#### WHAT TO WORK ON
In your reply, reproduce the lines from the first one below to the line containing "brown tile M12:N12", inclusive, exactly as they stand.

Coordinate-based object records
━━━━━━━━━━
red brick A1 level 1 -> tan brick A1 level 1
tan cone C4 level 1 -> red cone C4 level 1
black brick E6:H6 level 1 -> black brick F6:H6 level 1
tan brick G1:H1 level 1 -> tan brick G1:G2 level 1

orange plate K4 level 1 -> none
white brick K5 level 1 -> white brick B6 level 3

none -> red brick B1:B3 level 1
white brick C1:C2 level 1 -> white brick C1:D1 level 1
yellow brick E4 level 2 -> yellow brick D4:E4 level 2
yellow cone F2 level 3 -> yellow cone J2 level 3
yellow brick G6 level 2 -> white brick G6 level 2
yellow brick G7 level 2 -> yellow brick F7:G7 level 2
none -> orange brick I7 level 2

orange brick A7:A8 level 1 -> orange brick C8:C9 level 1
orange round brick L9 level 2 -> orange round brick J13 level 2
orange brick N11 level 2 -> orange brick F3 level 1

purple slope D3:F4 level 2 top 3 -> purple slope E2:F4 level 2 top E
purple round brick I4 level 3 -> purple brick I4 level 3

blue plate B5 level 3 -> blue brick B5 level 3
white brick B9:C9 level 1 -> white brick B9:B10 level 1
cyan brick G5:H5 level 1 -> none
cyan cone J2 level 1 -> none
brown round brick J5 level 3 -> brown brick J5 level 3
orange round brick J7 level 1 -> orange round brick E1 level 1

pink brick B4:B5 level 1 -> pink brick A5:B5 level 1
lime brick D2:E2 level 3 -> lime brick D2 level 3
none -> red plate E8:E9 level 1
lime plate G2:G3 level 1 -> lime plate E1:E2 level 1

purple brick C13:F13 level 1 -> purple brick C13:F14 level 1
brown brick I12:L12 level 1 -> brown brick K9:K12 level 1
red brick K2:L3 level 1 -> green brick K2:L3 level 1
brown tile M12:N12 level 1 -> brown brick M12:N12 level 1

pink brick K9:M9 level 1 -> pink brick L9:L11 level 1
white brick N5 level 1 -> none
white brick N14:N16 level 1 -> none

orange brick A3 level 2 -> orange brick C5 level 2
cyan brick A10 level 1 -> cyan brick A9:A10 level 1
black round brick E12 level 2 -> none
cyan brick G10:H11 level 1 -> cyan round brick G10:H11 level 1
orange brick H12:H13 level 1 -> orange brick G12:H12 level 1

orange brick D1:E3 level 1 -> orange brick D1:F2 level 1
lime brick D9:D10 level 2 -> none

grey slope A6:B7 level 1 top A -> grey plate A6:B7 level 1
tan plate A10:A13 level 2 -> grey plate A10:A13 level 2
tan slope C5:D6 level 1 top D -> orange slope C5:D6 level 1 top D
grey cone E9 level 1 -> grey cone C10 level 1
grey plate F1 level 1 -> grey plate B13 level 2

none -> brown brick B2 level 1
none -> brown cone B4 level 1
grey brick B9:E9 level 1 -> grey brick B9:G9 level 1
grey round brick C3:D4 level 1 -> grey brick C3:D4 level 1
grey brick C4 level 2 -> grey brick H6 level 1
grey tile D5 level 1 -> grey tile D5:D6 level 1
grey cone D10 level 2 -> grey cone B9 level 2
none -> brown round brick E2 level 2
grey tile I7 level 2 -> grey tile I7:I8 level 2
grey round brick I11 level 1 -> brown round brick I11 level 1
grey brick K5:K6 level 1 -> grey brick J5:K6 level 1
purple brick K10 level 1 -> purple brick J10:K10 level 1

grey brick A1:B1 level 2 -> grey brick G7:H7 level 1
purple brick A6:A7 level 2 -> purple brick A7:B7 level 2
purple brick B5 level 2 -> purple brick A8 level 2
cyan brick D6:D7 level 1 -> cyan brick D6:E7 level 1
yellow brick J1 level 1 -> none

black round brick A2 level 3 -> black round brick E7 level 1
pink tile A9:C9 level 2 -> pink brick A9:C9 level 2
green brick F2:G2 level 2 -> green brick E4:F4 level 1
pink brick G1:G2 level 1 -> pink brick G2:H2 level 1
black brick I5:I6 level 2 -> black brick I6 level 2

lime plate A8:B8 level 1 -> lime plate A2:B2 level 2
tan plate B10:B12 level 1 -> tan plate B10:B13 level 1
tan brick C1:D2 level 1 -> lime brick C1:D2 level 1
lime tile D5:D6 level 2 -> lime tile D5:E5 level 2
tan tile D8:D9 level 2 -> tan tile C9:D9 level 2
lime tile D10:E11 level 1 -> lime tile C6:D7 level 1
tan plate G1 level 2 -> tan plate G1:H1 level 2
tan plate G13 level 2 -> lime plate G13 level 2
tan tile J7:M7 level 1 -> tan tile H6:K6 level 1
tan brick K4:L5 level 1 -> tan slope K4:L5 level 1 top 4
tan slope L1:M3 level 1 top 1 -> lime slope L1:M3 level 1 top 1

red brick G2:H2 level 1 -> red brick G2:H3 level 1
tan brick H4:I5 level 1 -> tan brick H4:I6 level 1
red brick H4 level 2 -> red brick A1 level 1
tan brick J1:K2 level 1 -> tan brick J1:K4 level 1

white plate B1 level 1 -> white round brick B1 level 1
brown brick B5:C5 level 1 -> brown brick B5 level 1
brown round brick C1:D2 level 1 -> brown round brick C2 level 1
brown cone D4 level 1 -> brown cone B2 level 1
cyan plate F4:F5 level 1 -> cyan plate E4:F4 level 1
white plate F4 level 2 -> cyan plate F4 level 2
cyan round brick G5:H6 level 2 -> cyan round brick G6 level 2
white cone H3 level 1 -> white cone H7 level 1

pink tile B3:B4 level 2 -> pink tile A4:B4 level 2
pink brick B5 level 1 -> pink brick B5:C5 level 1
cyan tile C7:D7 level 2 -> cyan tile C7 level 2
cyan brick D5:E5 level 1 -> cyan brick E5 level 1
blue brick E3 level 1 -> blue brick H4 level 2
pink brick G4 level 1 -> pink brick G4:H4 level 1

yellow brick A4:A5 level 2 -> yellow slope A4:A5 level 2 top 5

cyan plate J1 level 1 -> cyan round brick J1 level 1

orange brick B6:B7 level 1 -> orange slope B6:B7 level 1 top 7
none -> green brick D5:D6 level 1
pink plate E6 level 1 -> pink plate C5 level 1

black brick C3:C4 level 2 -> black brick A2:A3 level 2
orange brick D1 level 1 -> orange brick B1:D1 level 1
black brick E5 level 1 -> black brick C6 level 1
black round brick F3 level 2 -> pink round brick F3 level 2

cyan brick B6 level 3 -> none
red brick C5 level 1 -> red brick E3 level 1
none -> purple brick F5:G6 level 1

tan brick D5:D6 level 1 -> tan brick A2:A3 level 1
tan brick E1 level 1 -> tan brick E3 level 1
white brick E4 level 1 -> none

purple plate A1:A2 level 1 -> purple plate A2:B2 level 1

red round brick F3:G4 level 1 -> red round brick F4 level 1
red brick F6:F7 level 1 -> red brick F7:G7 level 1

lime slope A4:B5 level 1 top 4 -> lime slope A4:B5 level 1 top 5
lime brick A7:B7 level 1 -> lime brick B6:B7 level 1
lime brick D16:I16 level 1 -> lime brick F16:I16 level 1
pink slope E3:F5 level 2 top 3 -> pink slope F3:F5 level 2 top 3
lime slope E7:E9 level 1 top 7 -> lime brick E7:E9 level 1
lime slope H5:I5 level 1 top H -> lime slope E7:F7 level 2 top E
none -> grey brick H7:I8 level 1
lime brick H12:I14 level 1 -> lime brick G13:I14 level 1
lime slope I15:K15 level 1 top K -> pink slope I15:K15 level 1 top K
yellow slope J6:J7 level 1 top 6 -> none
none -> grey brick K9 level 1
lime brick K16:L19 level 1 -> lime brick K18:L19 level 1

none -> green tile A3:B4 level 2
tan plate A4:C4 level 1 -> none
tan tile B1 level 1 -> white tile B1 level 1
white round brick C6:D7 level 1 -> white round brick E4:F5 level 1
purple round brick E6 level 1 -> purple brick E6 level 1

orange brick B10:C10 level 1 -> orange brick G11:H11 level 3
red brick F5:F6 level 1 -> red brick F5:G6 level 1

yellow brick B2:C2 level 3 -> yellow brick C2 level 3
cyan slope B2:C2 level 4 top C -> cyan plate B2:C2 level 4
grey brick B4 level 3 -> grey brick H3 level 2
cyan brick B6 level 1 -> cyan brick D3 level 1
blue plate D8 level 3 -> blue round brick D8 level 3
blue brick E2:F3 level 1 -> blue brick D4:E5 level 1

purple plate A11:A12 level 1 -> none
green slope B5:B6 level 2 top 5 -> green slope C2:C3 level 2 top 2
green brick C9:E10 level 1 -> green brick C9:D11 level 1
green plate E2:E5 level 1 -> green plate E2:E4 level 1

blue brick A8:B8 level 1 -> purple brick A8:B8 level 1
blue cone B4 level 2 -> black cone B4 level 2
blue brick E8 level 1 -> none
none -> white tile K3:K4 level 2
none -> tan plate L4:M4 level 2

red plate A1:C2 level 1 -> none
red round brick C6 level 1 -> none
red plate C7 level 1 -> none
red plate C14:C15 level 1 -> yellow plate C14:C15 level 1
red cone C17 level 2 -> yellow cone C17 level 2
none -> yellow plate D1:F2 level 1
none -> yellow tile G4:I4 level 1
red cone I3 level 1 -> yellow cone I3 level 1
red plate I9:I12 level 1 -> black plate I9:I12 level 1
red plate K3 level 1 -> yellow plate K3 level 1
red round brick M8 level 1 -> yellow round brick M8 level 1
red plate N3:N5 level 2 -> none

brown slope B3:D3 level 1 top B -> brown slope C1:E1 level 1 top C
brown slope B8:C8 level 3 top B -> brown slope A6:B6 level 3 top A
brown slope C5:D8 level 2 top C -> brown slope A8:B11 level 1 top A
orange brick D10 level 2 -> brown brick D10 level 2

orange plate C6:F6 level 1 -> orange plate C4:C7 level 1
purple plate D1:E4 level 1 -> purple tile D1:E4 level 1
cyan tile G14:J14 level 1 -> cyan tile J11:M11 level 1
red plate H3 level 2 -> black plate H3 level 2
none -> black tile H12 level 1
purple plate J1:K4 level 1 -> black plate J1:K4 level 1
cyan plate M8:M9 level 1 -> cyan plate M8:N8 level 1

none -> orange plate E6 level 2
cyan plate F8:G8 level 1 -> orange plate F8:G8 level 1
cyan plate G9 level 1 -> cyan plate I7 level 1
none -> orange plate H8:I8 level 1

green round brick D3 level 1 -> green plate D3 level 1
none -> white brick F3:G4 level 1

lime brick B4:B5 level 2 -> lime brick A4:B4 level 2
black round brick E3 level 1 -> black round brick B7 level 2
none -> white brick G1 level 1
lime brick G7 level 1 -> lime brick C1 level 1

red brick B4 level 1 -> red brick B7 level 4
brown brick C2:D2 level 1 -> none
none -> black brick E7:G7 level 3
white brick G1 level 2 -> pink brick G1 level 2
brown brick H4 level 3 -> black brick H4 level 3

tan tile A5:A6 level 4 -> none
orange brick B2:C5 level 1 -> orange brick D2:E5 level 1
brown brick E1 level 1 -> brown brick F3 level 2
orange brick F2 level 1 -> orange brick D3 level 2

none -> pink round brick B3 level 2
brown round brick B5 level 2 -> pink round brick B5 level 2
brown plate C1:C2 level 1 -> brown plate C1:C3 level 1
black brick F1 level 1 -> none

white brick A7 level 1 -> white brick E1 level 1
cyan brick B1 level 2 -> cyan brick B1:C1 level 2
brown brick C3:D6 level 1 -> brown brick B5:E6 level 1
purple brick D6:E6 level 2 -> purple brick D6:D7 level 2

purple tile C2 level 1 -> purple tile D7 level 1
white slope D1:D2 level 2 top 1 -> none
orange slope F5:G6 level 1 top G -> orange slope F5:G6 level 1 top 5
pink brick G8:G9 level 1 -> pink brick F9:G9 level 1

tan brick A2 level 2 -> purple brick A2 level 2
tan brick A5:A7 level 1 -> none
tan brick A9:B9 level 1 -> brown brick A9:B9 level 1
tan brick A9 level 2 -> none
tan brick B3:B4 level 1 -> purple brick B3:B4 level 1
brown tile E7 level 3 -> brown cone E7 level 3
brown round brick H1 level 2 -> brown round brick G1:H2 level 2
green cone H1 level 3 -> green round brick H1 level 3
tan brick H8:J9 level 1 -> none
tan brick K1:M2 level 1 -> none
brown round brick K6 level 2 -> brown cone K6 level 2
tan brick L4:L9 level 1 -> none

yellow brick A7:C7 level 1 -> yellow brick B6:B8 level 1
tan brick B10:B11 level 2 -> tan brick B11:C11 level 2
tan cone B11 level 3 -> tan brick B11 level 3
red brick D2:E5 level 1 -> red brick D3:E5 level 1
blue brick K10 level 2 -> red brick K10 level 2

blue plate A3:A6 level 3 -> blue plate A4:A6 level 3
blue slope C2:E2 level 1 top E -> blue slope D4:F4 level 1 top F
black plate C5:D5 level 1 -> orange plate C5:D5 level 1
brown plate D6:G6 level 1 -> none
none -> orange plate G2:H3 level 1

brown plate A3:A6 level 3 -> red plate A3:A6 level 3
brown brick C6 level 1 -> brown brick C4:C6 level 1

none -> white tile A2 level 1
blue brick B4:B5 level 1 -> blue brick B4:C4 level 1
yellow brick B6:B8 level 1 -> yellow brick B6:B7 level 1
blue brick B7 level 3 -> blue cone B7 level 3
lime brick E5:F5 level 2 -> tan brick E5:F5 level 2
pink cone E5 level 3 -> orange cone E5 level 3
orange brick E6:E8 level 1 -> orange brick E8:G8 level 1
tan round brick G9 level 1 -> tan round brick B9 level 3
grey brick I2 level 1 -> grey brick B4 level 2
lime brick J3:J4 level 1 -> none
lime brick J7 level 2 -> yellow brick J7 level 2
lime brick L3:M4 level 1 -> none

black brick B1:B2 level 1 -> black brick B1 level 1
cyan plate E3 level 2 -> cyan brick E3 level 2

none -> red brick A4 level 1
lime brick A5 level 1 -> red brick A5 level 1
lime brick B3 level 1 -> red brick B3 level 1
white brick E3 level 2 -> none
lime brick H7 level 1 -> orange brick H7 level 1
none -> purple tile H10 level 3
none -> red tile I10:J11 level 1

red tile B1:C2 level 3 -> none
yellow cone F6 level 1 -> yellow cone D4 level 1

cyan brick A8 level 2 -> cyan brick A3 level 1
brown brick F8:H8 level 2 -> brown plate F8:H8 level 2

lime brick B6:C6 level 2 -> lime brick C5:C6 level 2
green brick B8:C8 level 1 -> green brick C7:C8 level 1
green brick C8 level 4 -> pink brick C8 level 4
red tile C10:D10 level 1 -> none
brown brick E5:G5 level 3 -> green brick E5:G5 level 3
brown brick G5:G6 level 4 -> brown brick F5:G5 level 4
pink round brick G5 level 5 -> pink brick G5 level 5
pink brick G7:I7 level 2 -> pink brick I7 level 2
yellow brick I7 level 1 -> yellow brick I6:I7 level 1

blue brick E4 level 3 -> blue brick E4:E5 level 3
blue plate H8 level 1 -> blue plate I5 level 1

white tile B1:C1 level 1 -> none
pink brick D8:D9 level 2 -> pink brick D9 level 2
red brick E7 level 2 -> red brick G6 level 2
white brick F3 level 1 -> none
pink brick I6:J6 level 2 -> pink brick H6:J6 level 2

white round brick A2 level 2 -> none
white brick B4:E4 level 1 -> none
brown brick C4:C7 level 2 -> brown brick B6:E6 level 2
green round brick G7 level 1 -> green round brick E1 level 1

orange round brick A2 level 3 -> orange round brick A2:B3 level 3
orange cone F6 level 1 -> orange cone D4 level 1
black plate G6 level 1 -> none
━━━━━━━━━━
#### RESPONSE TO THIS TASK
red brick A1 level 1 -> tan brick A1 level 1
tan cone C4 level 1 -> red cone C4 level 1
black brick E6:H6 level 1 -> black brick F6:H6 level 1
tan brick G1:H1 level 1 -> tan brick G1:G2 level 1

orange plate K4 level 1 -> none
white brick K5 level 1 -> white brick B6 level 3

none -> red brick B1:B3 level 1
white brick C1:C2 level 1 -> white brick C1:D1 level 1
yellow brick E4 level 2 -> yellow brick D4:E4 level 2
yellow cone F2 level 3 -> yellow cone J2 level 3
yellow brick G6 level 2 -> white brick G6 level 2
yellow brick G7 level 2 -> yellow brick F7:G7 level 2
none -> orange brick I7 level 2

orange brick A7:A8 level 1 -> orange brick C8:C9 level 1
orange round brick L9 level 2 -> orange round brick J13 level 2
orange brick N11 level 2 -> orange brick F3 level 1

purple slope D3:F4 level 2 top 3 -> purple slope E2:F4 level 2 top E
purple round brick I4 level 3 -> purple brick I4 level 3

blue plate B5 level 3 -> blue brick B5 level 3
white brick B9:C9 level 1 -> white brick B9:B10 level 1
cyan brick G5:H5 level 1 -> none
cyan cone J2 level 1 -> none
brown round brick J5 level 3 -> brown brick J5 level 3
orange round brick J7 level 1 -> orange round brick E1 level 1

pink brick B4:B5 level 1 -> pink brick A5:B5 level 1
lime brick D2:E2 level 3 -> lime brick D2 level 3
none -> red plate E8:E9 level 1
lime plate G2:G3 level 1 -> lime plate E1:E2 level 1

purple brick C13:F13 level 1 -> purple brick C13:F14 level 1
brown brick I12:L12 level 1 -> brown brick K9:K12 level 1
red brick K2:L3 level 1 -> green brick K2:L3 level 1
brown tile M12:N12 level 1 -> brown brick M12:N12 level 1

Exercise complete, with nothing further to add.